- [Problem statement]
Write out the lines starting at the one that holds "brown truck: 3 -> 1" and ending with the final line of the data, exactly and with no others.

[Collected data entries]
-- Opening Marker --

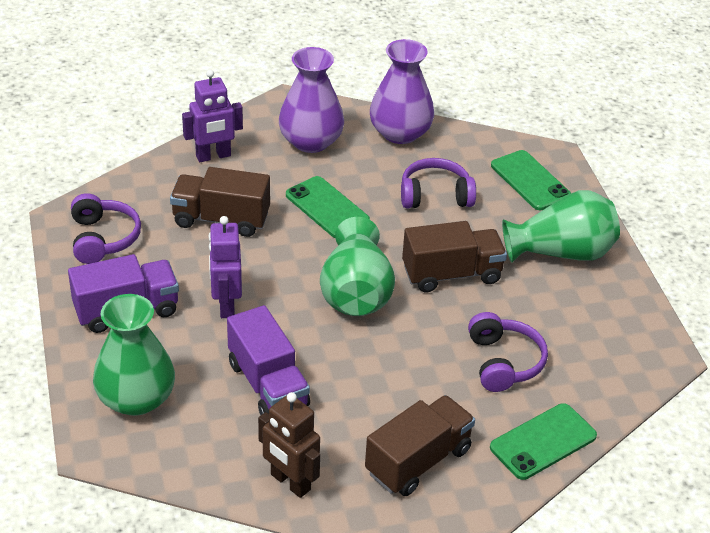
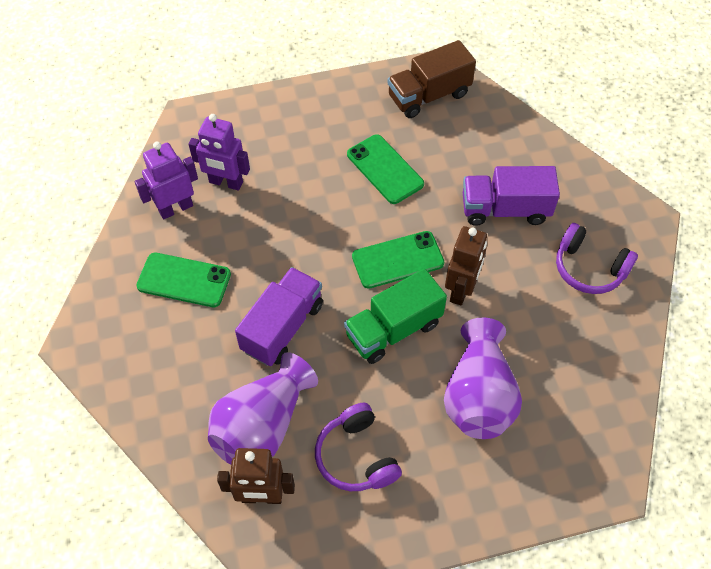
brown robot: 1 -> 2
brown truck: 3 -> 1
green truck: 0 -> 1
green vase: 3 -> 0
purple headphones: 3 -> 2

-- Closing Marker --

- [Response area]
brown truck: 3 -> 1
green truck: 0 -> 1
green vase: 3 -> 0
purple headphones: 3 -> 2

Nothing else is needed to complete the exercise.